== Task item ==
Copy out every record below exactly as written, but leave out any pictures.

== Source material ==
# # # # # # #

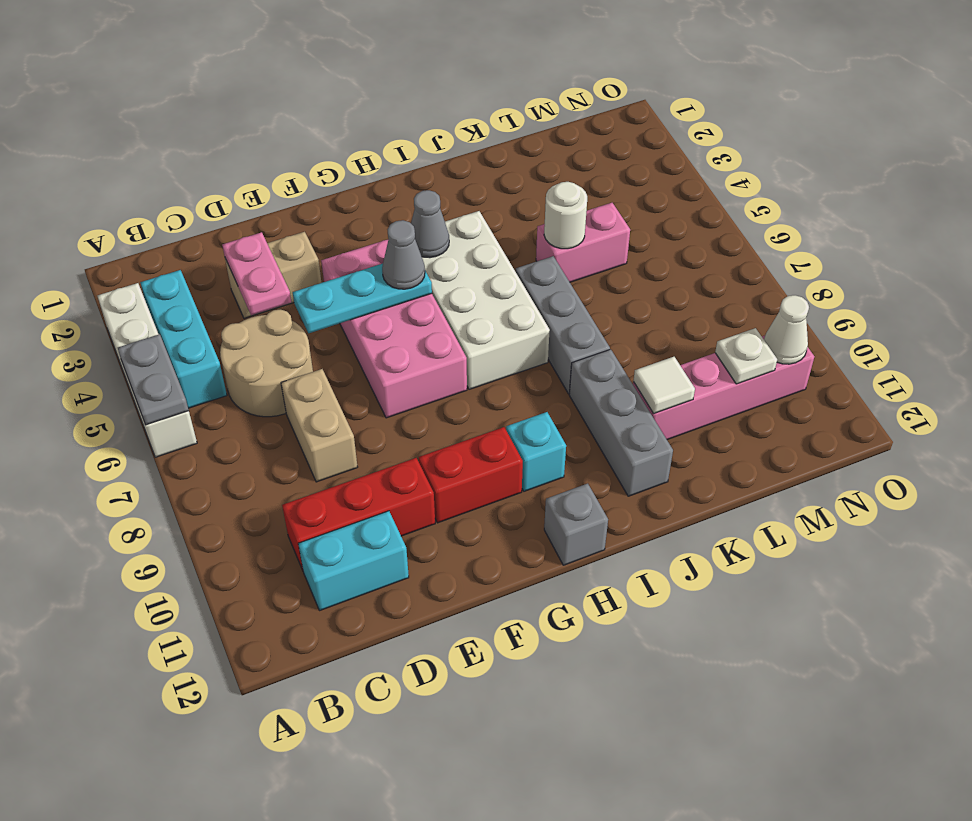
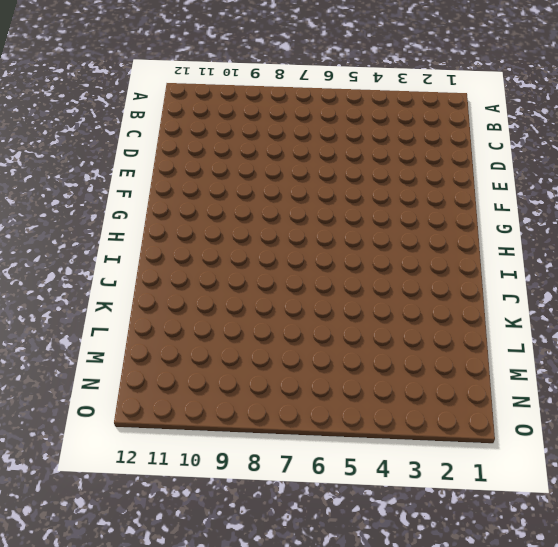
none -> white brick A3:A6 level 1
none -> cyan brick B3:B5 level 1
none -> tan round brick C5:D6 level 1

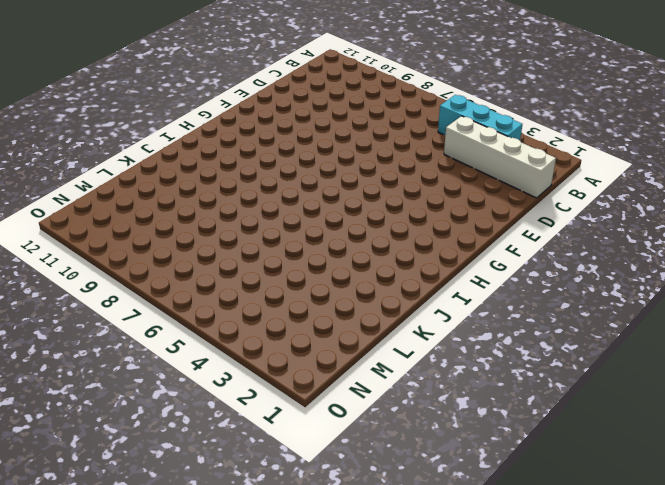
white brick C1:C4 level 1 -> white brick A3:A6 level 1
none -> tan round brick C5:D6 level 1
none -> red brick C10:E10 level 1
none -> cyan brick C11:D11 level 1

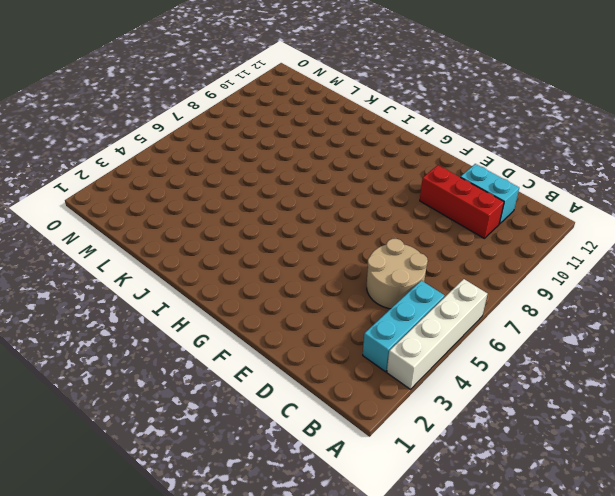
none -> tan brick D3:E3 level 1
none -> tan brick D7:D8 level 1
none -> pink brick F4:G7 level 1

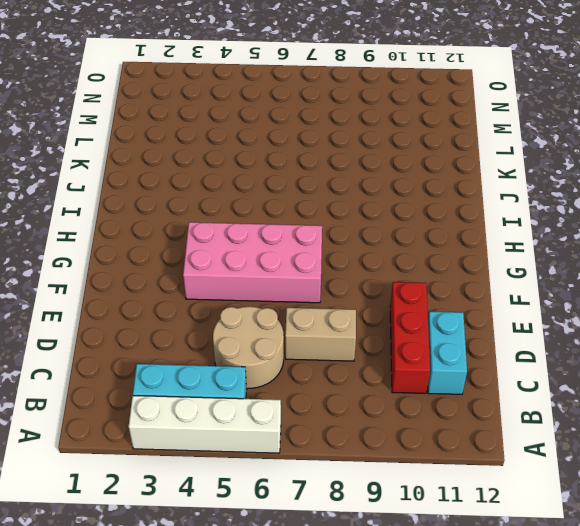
none -> tan brick D3:E3 level 1
none -> red brick F10:G10 level 1
none -> white brick H4:I7 level 1

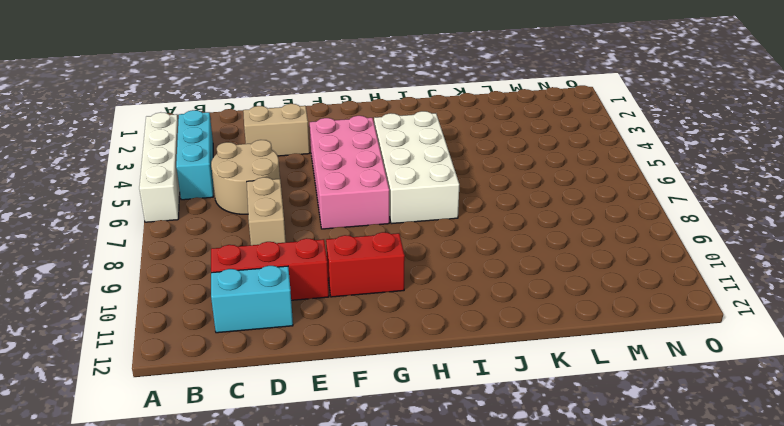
none -> cyan brick H10 level 1
none -> grey brick H12 level 1
none -> grey brick J6:J8 level 1

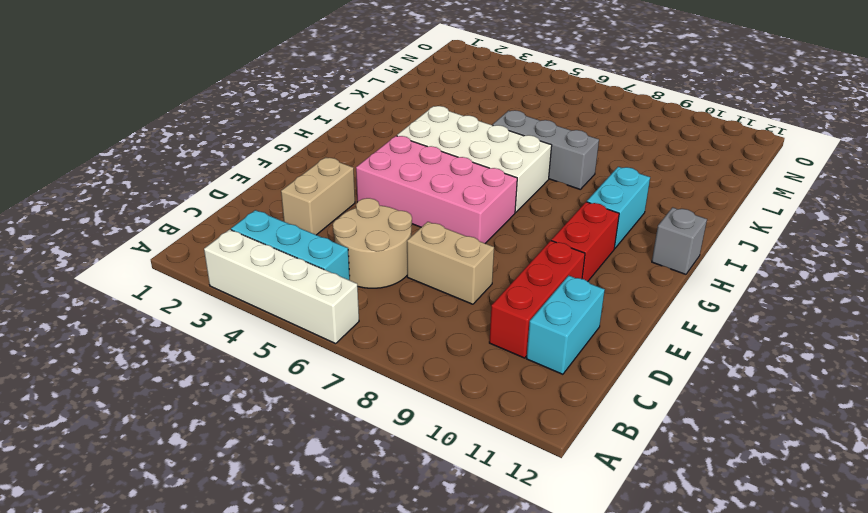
cyan brick H10:I10 level 1 -> cyan brick H10 level 1
none -> grey brick J9:J11 level 1
none -> pink brick K5:L5 level 1
none -> pink brick K10:N10 level 1

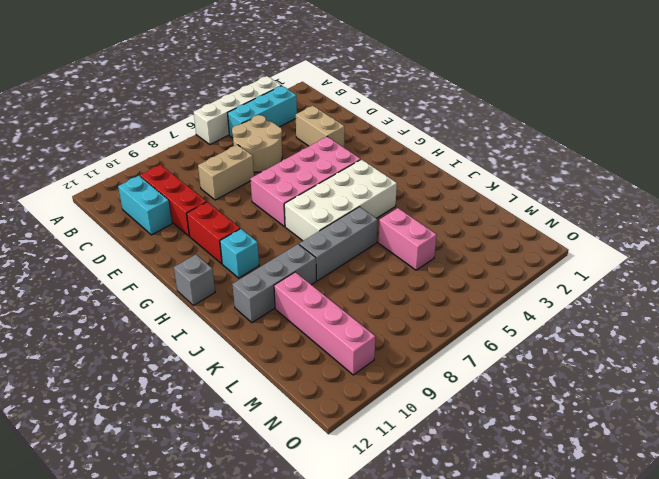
none -> grey plate A5:A6 level 2
none -> pink plate D3:D4 level 2
none -> cyan plate E5:G5 level 2

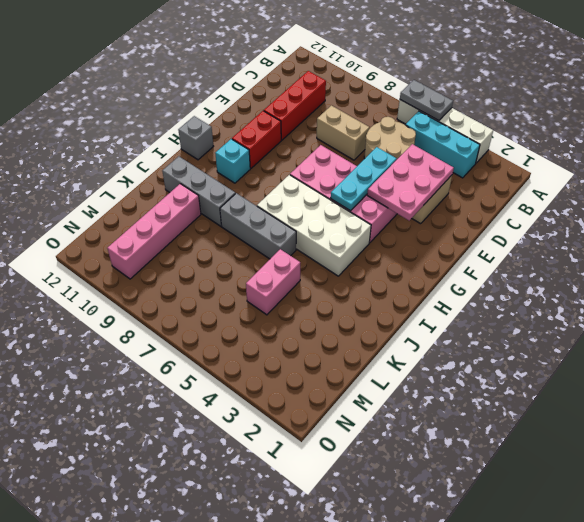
pink plate D3:F4 level 2 -> pink plate D3:D4 level 2
none -> cyan brick C11:D11 level 1
none -> grey cone H4 level 2
none -> white round brick K5 level 2

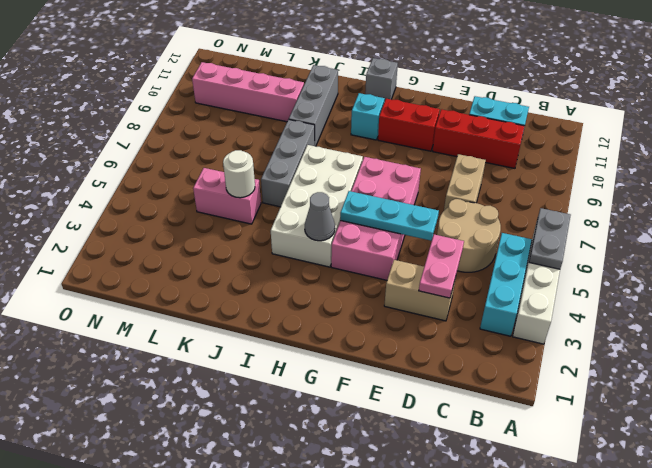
none -> white tile K10 level 2
none -> white plate M10 level 2
none -> white cone N10 level 2

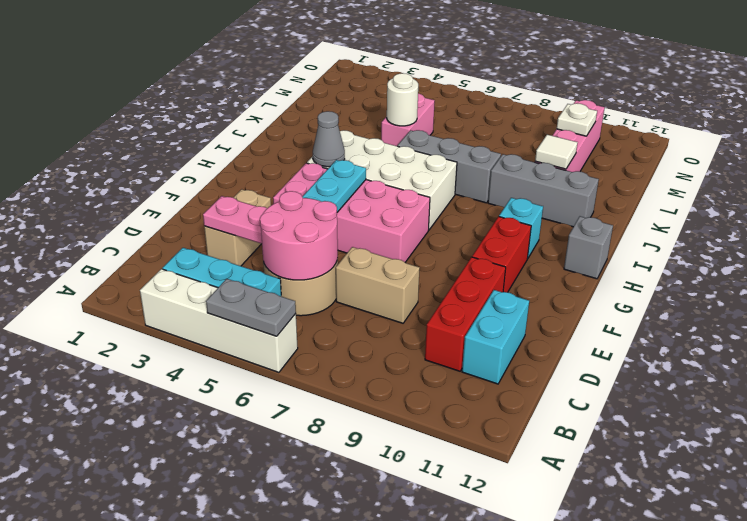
pink round brick C5:D6 level 2 -> none
none -> white cone N10 level 2
none -> grey cone G5 level 3

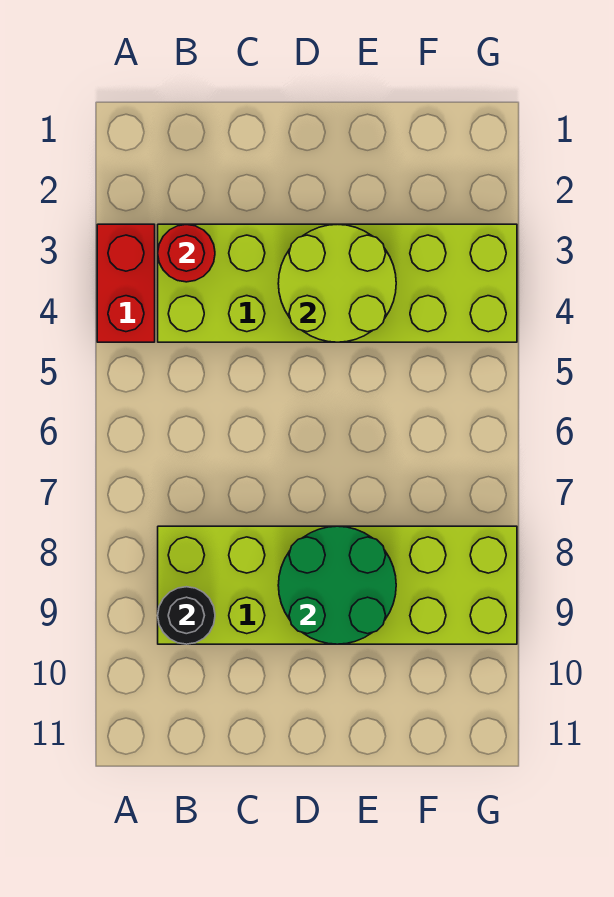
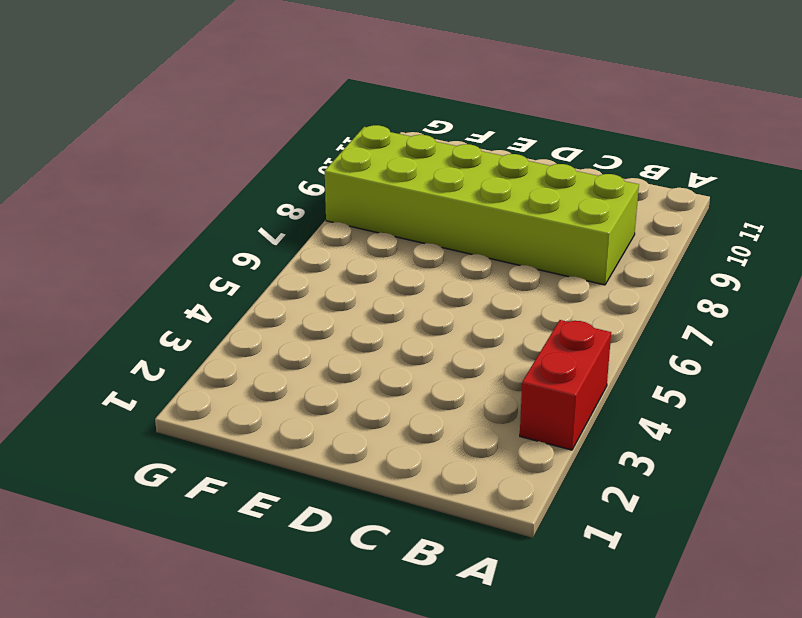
none -> lime brick B3:G4 level 1
none -> red round brick B3 level 2

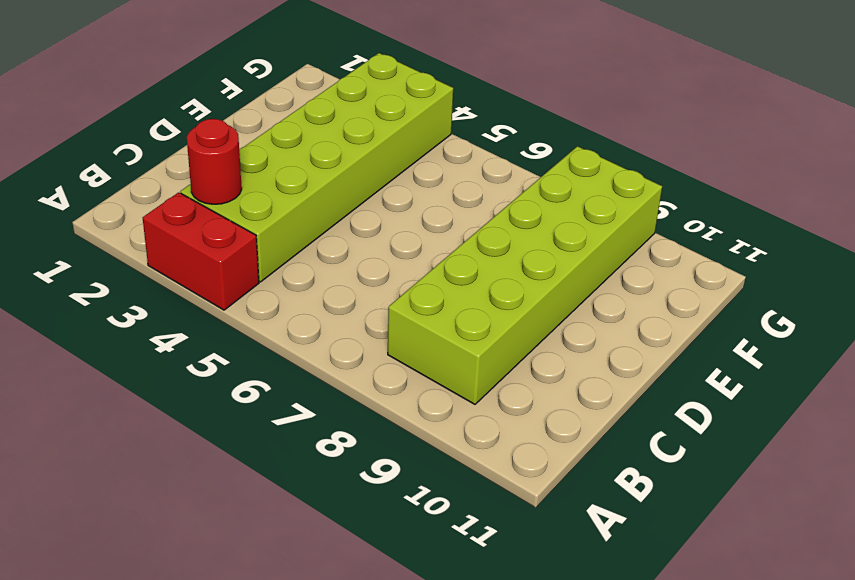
none -> black round brick B9 level 2
none -> lime round brick D3:E4 level 2

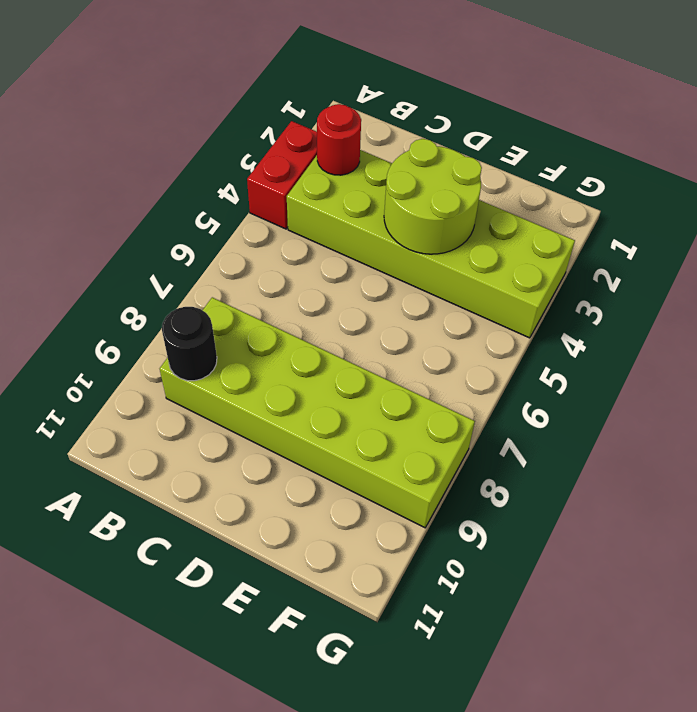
none -> green round brick D8:E9 level 2

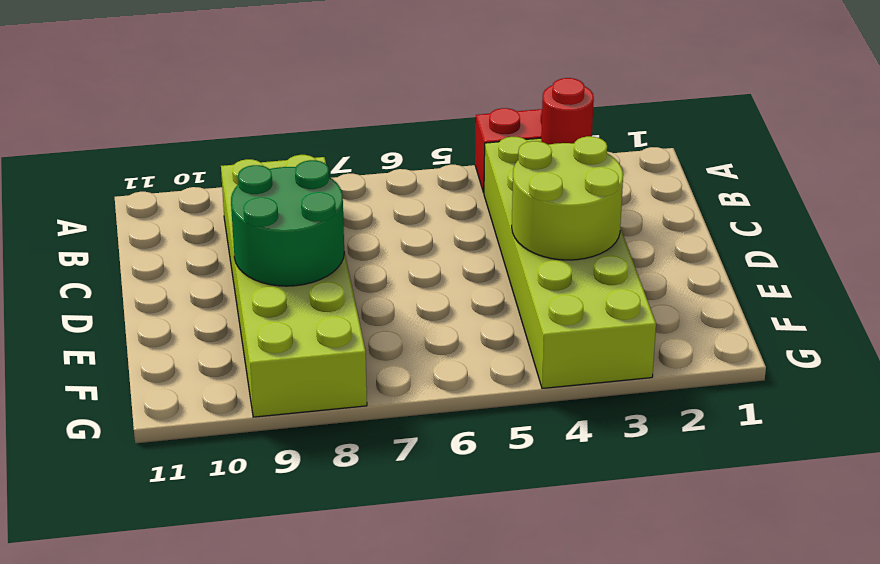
none -> black round brick B9 level 2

# # # # # # #

== Response ==
none -> white brick A3:A6 level 1
none -> cyan brick B3:B5 level 1
none -> tan round brick C5:D6 level 1

white brick C1:C4 level 1 -> white brick A3:A6 level 1
none -> tan round brick C5:D6 level 1
none -> red brick C10:E10 level 1
none -> cyan brick C11:D11 level 1

none -> tan brick D3:E3 level 1
none -> tan brick D7:D8 level 1
none -> pink brick F4:G7 level 1

none -> tan brick D3:E3 level 1
none -> red brick F10:G10 level 1
none -> white brick H4:I7 level 1

none -> cyan brick H10 level 1
none -> grey brick H12 level 1
none -> grey brick J6:J8 level 1

cyan brick H10:I10 level 1 -> cyan brick H10 level 1
none -> grey brick J9:J11 level 1
none -> pink brick K5:L5 level 1
none -> pink brick K10:N10 level 1

none -> grey plate A5:A6 level 2
none -> pink plate D3:D4 level 2
none -> cyan plate E5:G5 level 2

pink plate D3:F4 level 2 -> pink plate D3:D4 level 2
none -> cyan brick C11:D11 level 1
none -> grey cone H4 level 2
none -> white round brick K5 level 2

none -> white tile K10 level 2
none -> white plate M10 level 2
none -> white cone N10 level 2

pink round brick C5:D6 level 2 -> none
none -> white cone N10 level 2
none -> grey cone G5 level 3

none -> lime brick B3:G4 level 1
none -> red round brick B3 level 2

none -> black round brick B9 level 2
none -> lime round brick D3:E4 level 2

none -> green round brick D8:E9 level 2

none -> black round brick B9 level 2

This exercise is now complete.